[Before-and-after change data]
:::
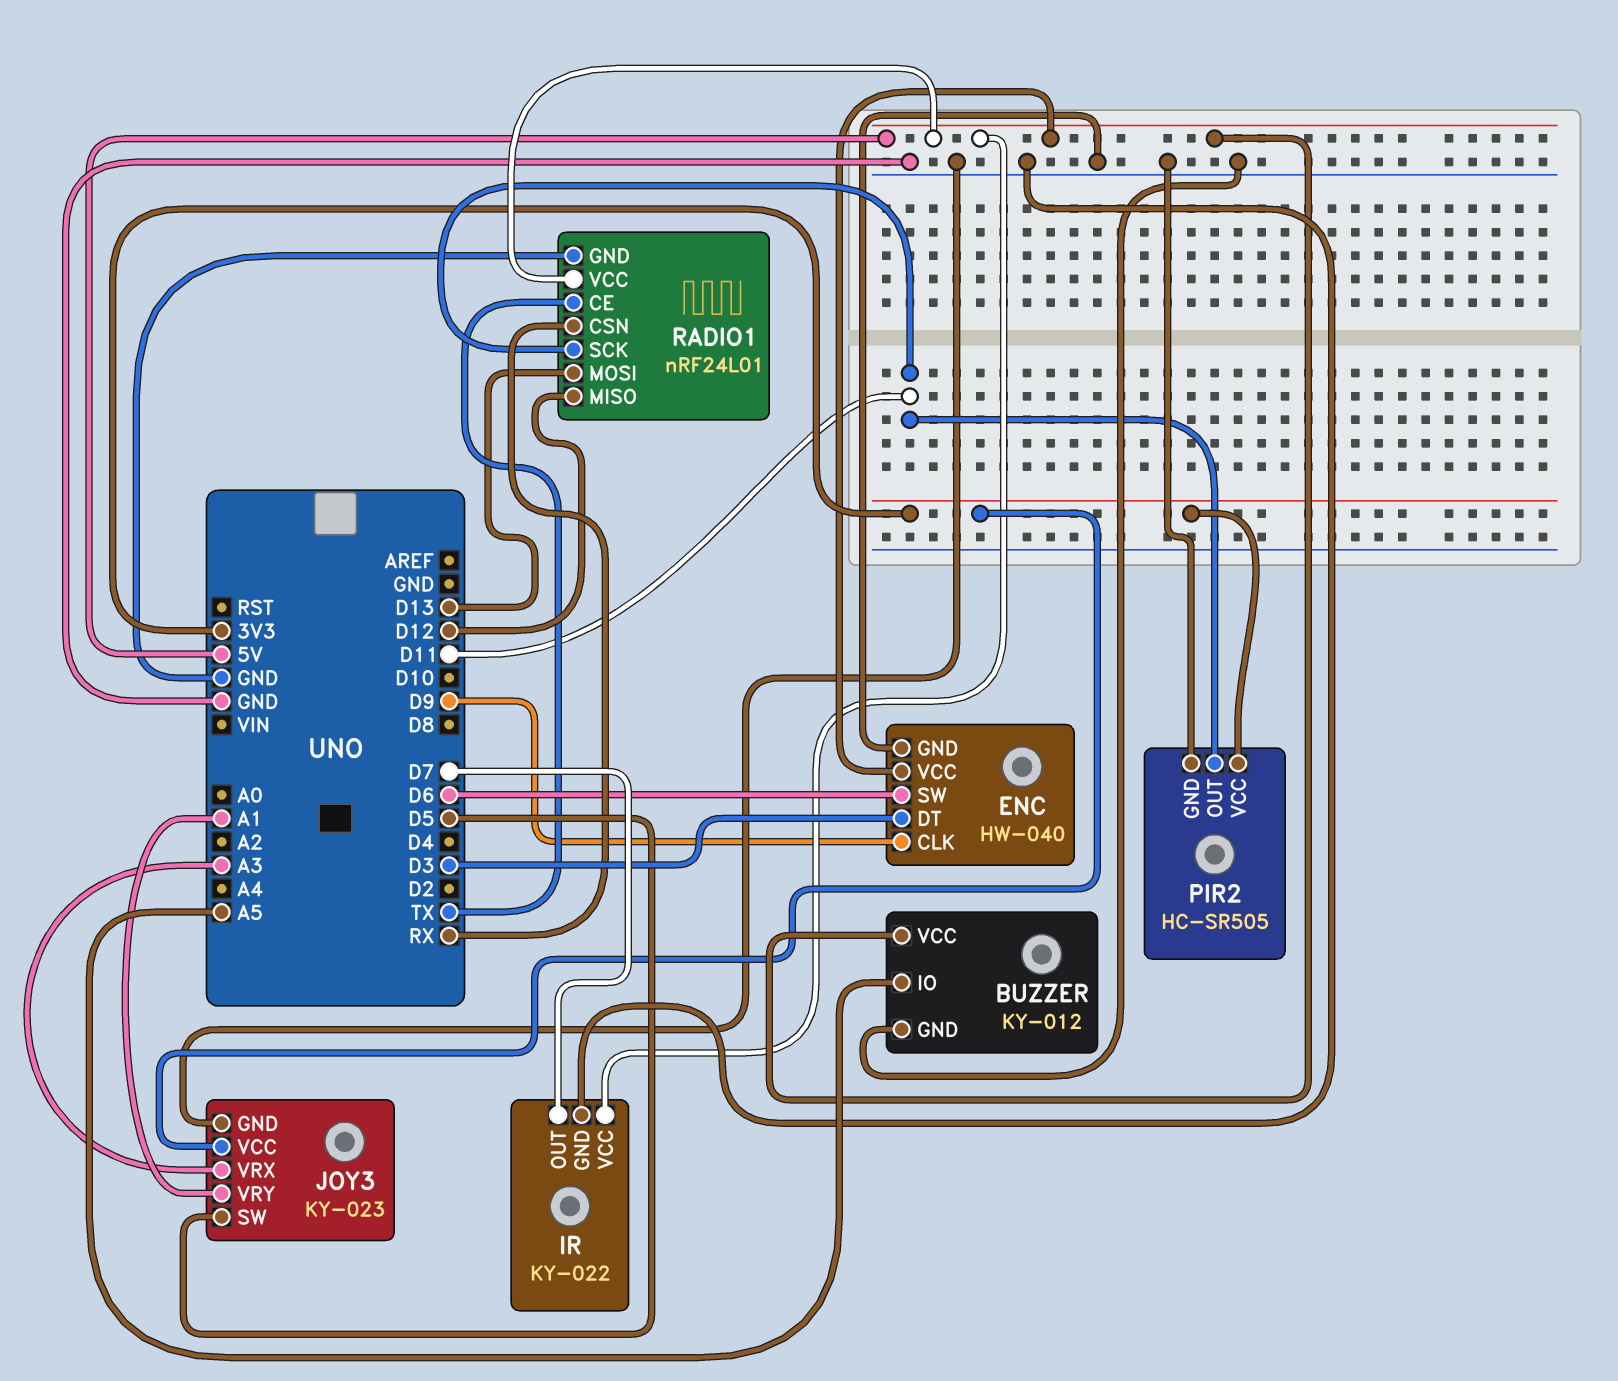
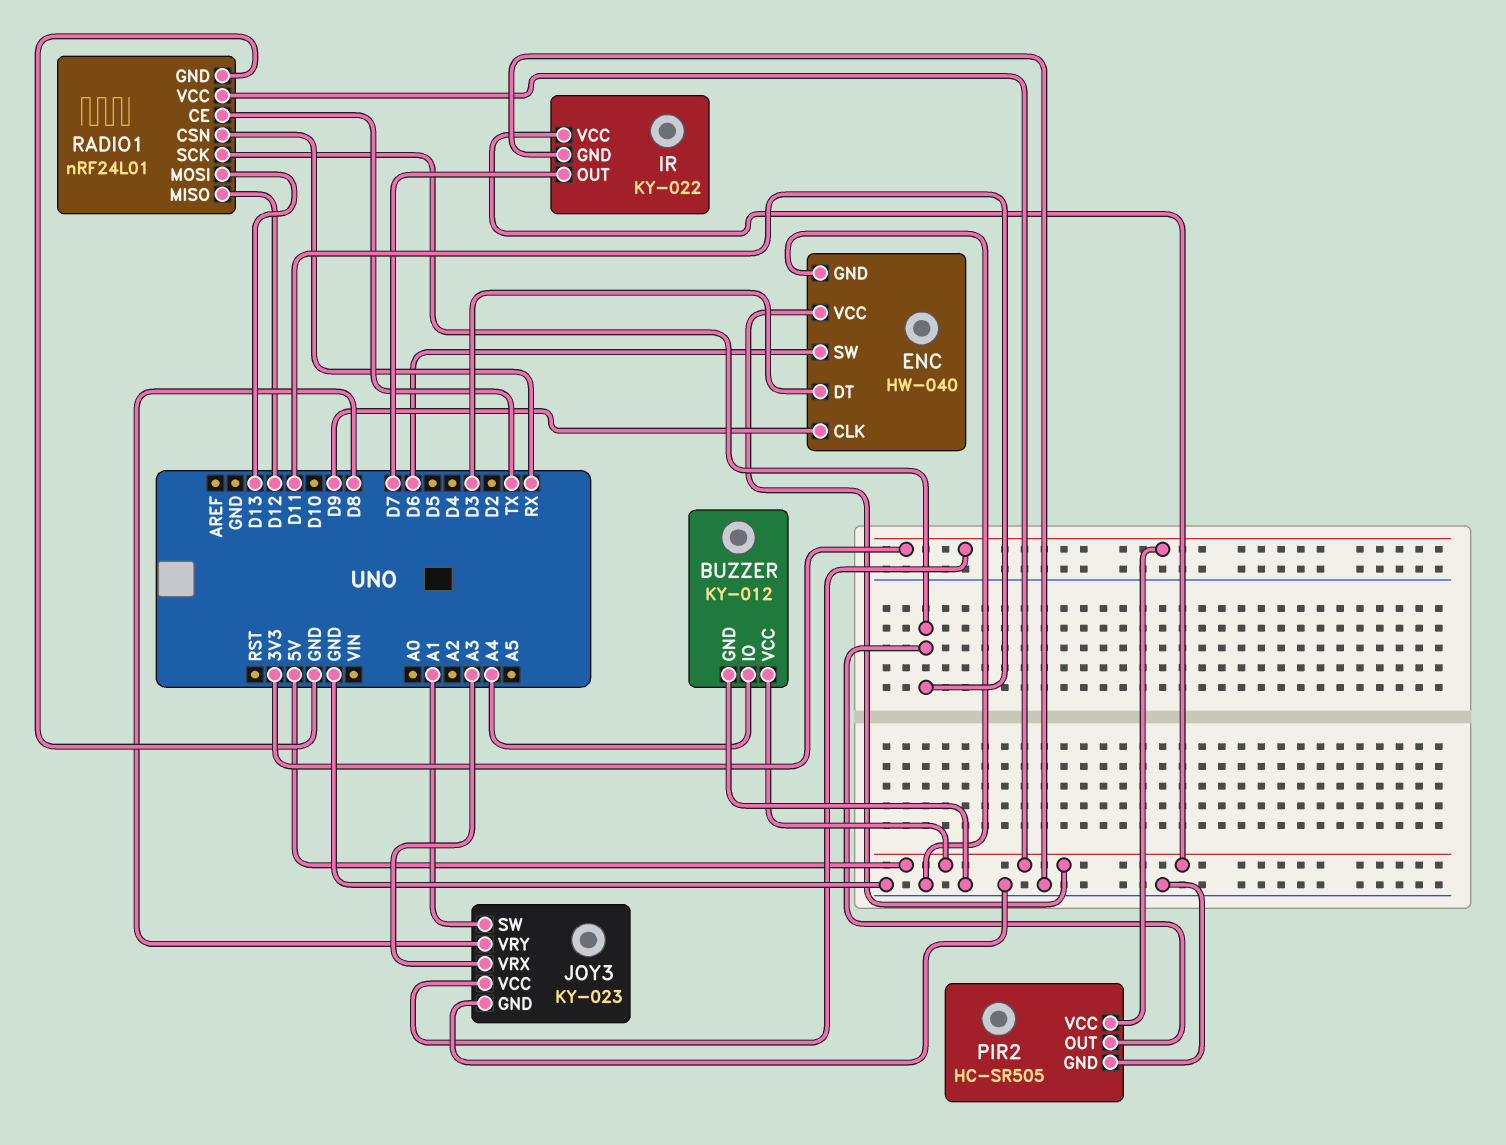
BUZZER pin IO: A5 -> A4
JOY3 pin SW: D5 -> A1
JOY3 pin VRY: A1 -> D8

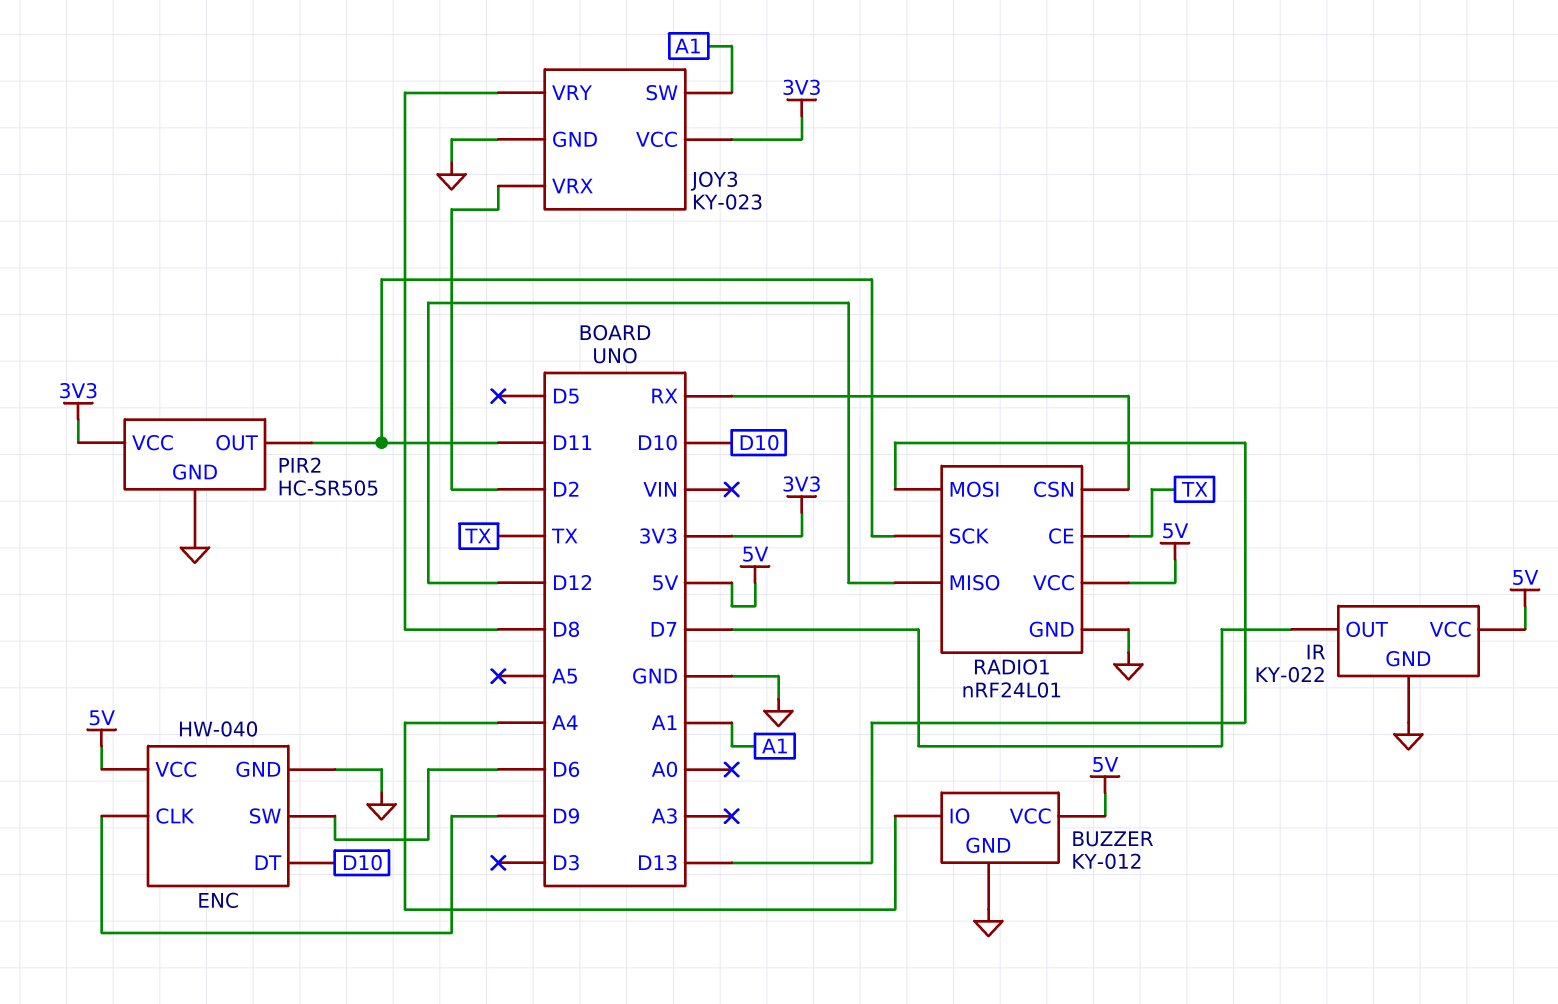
ENC pin DT: D3 -> D10
JOY3 pin VRX: A3 -> D2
:::
**Work task**
Although the records contain pictures, the output must hold only their exact wording.

**Completed task**
BUZZER pin IO: A5 -> A4
JOY3 pin SW: D5 -> A1
JOY3 pin VRY: A1 -> D8

ENC pin DT: D3 -> D10
JOY3 pin VRX: A3 -> D2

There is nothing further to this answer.